[Stored entries]

--------

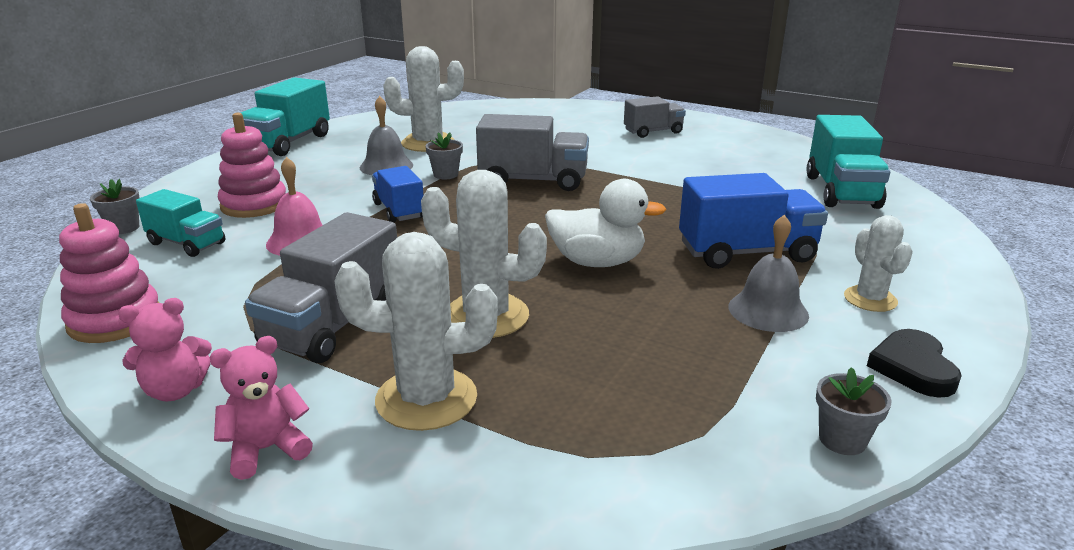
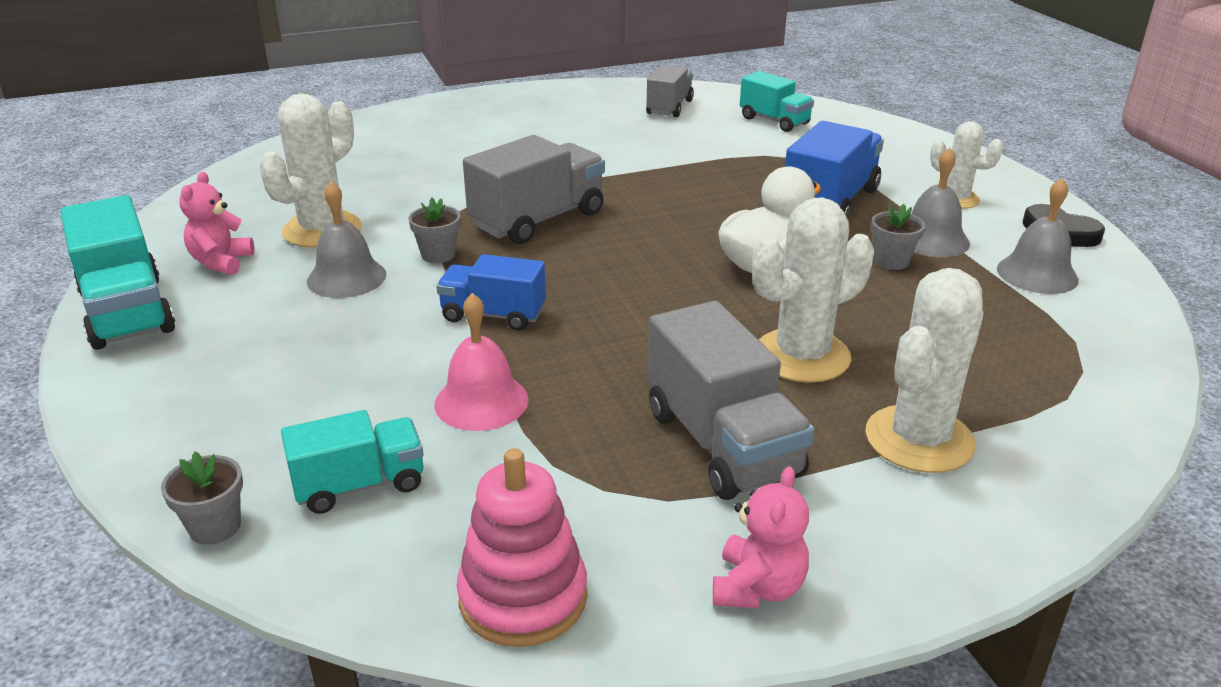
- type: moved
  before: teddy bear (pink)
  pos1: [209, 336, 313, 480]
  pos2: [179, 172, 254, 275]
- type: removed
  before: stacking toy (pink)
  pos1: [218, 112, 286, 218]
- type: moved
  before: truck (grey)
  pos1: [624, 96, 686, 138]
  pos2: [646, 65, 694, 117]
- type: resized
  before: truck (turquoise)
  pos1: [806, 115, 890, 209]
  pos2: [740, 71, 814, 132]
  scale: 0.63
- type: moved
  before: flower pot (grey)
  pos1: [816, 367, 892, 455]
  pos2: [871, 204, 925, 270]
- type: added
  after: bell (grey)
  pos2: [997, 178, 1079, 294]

--------

### DIRECTIONS FOR THIS TASK
Every line that contains "truck" should be copied out of the data.

### EXERCISE ANSWER
  before: truck (grey)
  before: truck (turquoise)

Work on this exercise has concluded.